==== Data shown ====

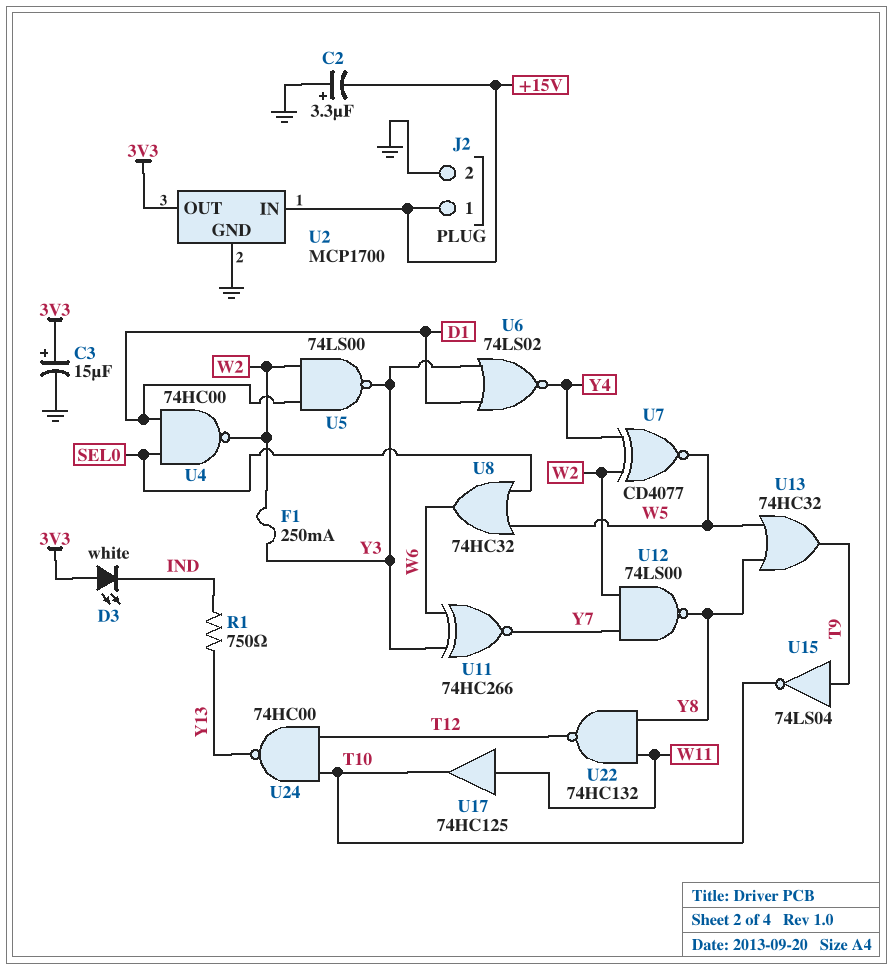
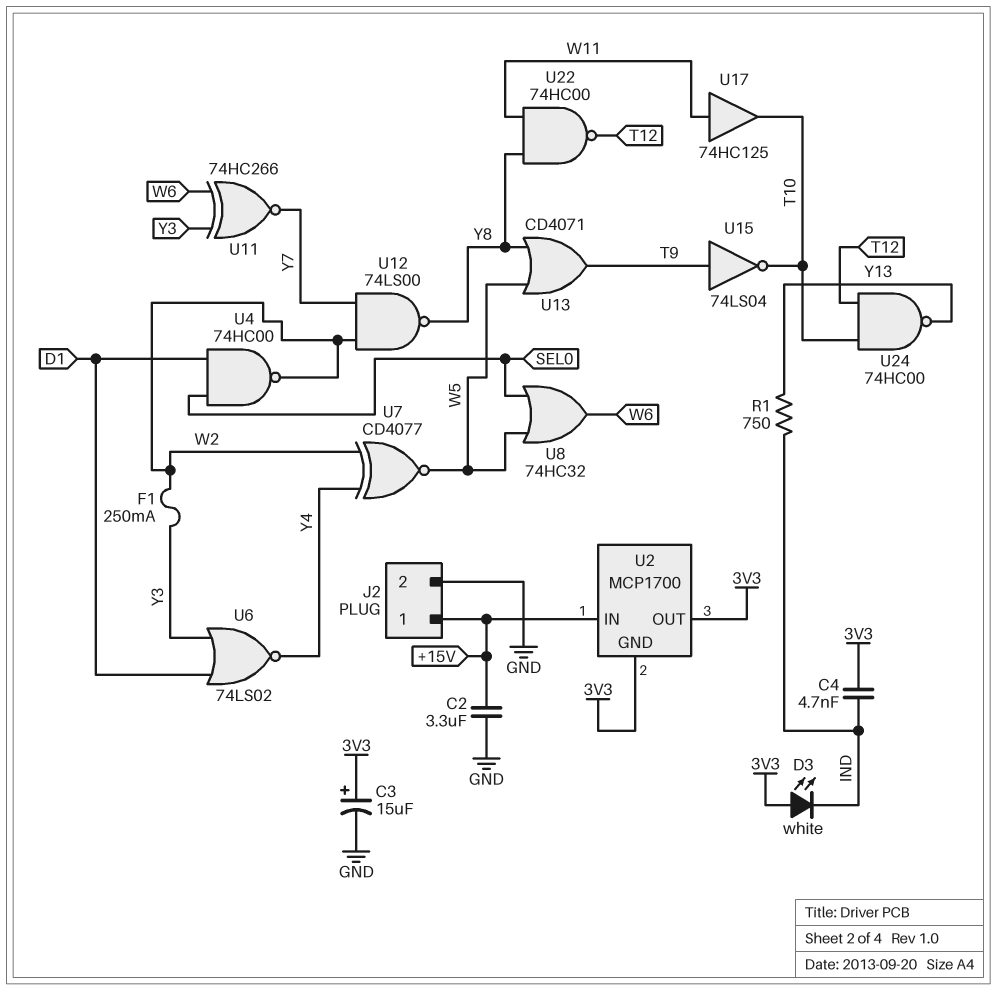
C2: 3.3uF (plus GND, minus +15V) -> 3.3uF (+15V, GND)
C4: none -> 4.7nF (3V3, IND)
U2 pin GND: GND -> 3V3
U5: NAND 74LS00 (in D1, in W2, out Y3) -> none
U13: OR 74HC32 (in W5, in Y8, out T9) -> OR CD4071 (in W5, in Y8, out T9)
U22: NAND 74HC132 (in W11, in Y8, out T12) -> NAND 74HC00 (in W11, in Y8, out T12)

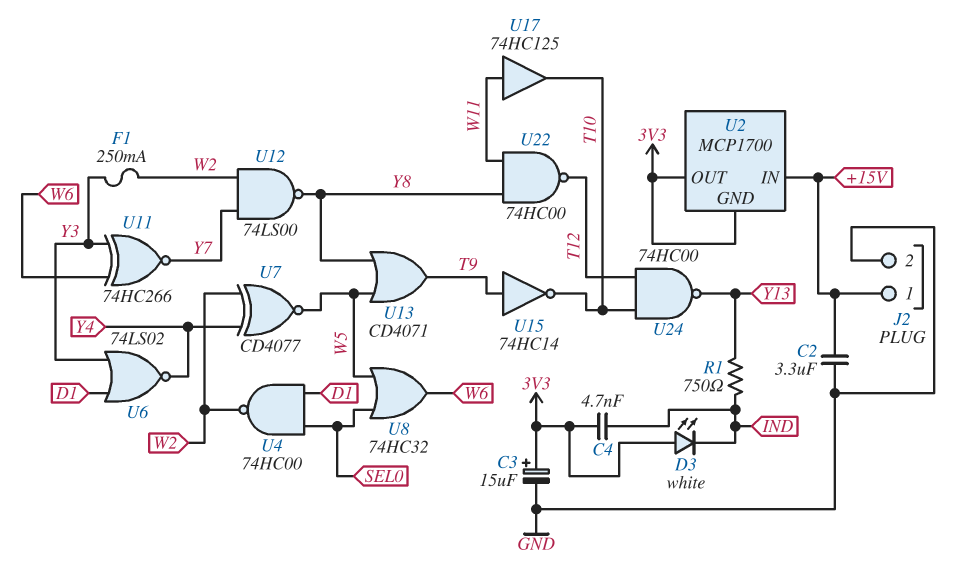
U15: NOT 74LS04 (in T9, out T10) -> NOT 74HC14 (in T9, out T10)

====
==== Data shown ====

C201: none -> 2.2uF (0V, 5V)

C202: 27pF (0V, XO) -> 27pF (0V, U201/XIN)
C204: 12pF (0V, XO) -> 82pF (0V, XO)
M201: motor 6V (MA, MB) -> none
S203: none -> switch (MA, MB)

====

Leave the pictures out. Output, exactly, the lines of the material above starting at the line containing "U2 pin GND: GND -> 3V3" and ending at the line containing "U15: NOT 74LS04".

U2 pin GND: GND -> 3V3
U5: NAND 74LS00 (in D1, in W2, out Y3) -> none
U13: OR 74HC32 (in W5, in Y8, out T9) -> OR CD4071 (in W5, in Y8, out T9)
U22: NAND 74HC132 (in W11, in Y8, out T12) -> NAND 74HC00 (in W11, in Y8, out T12)

U15: NOT 74LS04 (in T9, out T10) -> NOT 74HC14 (in T9, out T10)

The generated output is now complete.